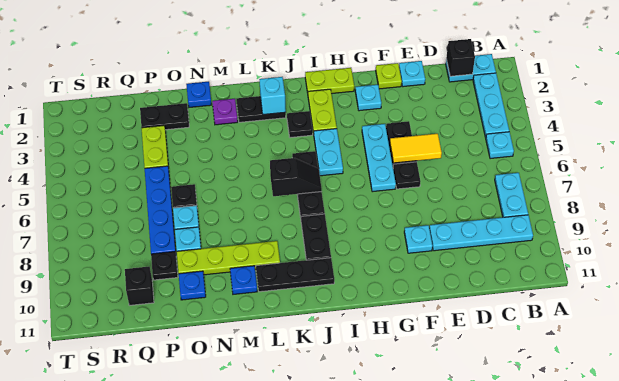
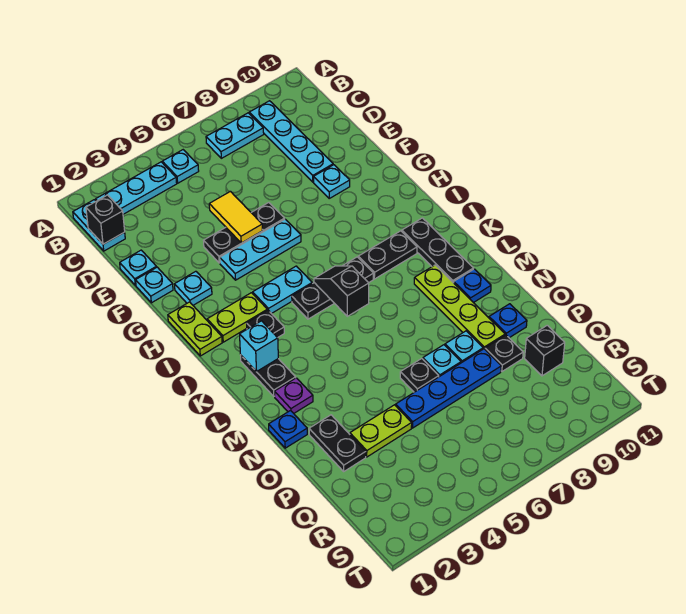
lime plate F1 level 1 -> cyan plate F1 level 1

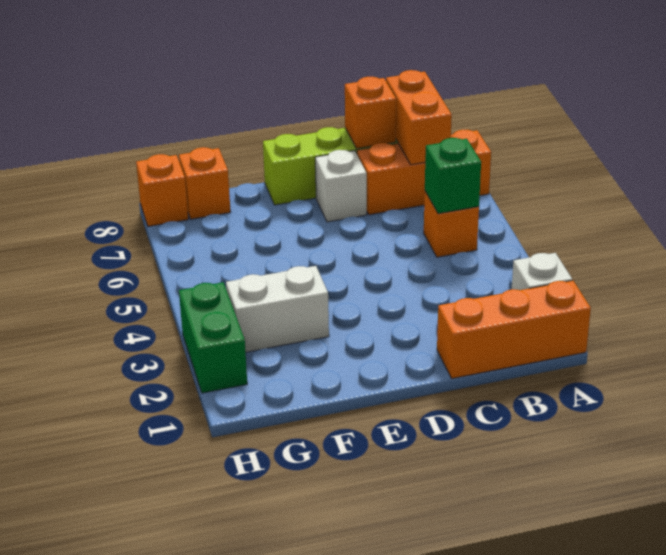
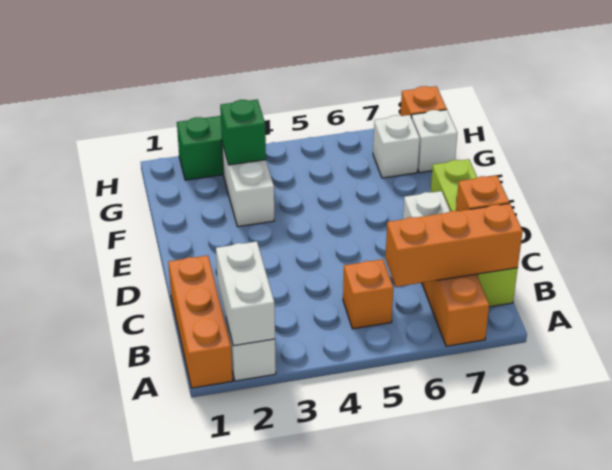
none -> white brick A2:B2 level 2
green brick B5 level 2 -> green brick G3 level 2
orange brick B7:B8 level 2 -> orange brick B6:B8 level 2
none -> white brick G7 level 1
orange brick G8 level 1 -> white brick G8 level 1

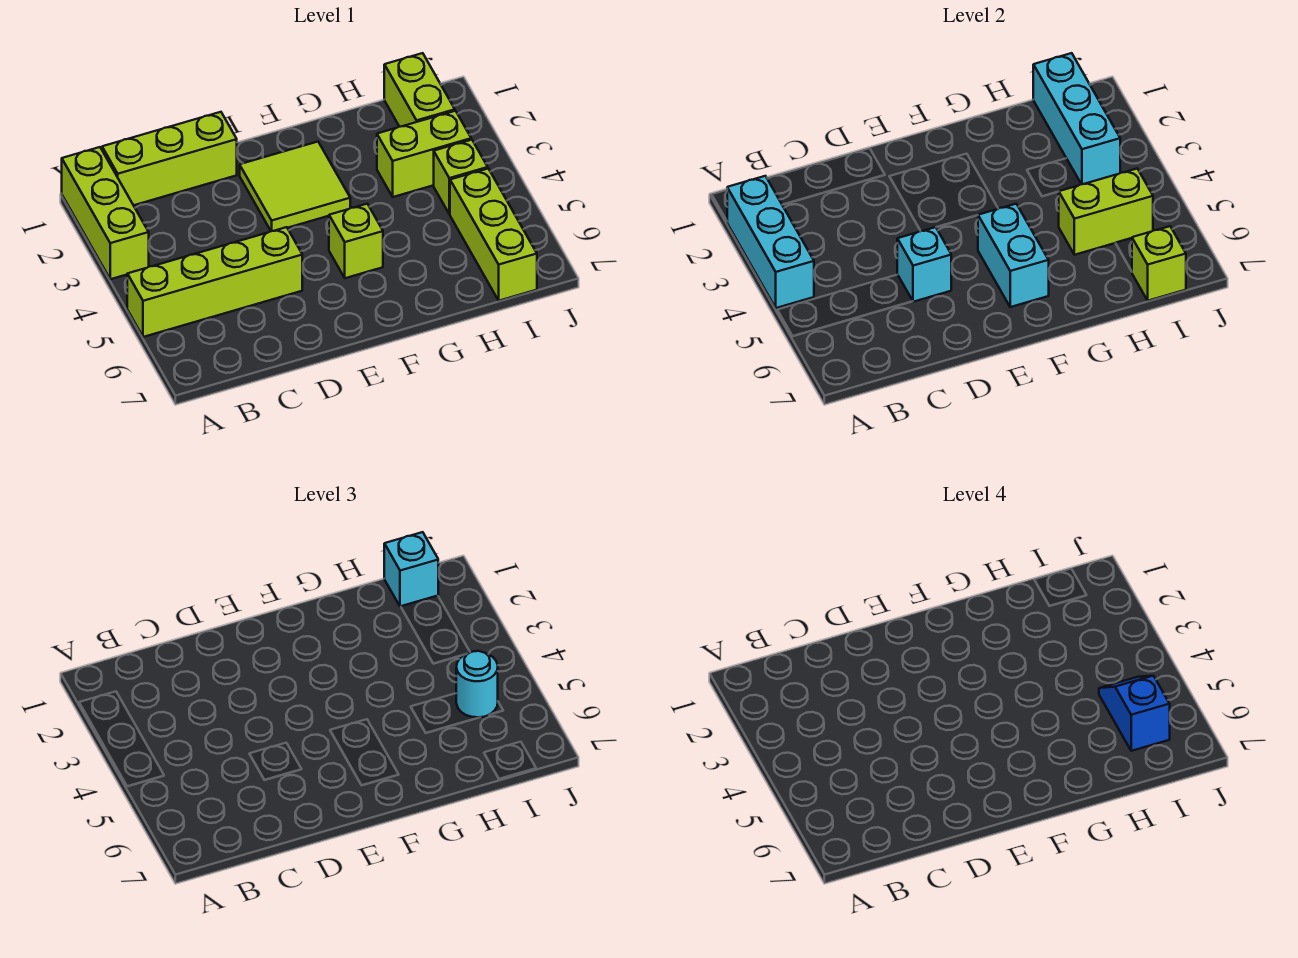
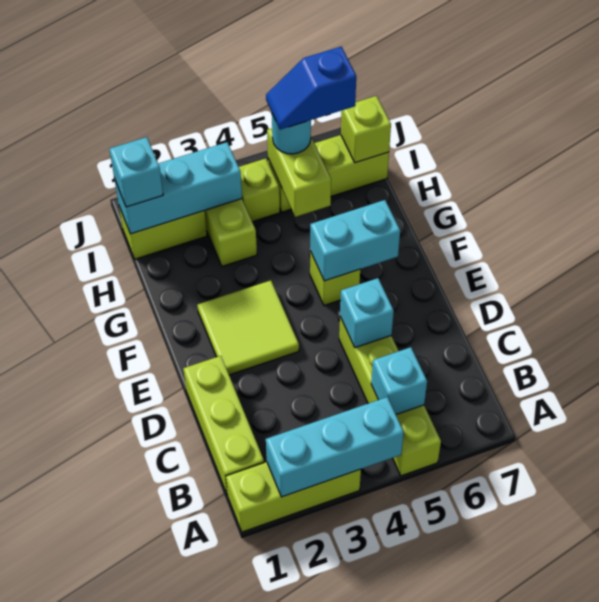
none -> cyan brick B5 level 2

§ §

What you have to do => Without any pictures, write out the lines running from the one containing "orange brick B7:B8" through the end of the listing above, both included, exactly as given.

Problem solution =>
orange brick B7:B8 level 2 -> orange brick B6:B8 level 2
none -> white brick G7 level 1
orange brick G8 level 1 -> white brick G8 level 1

none -> cyan brick B5 level 2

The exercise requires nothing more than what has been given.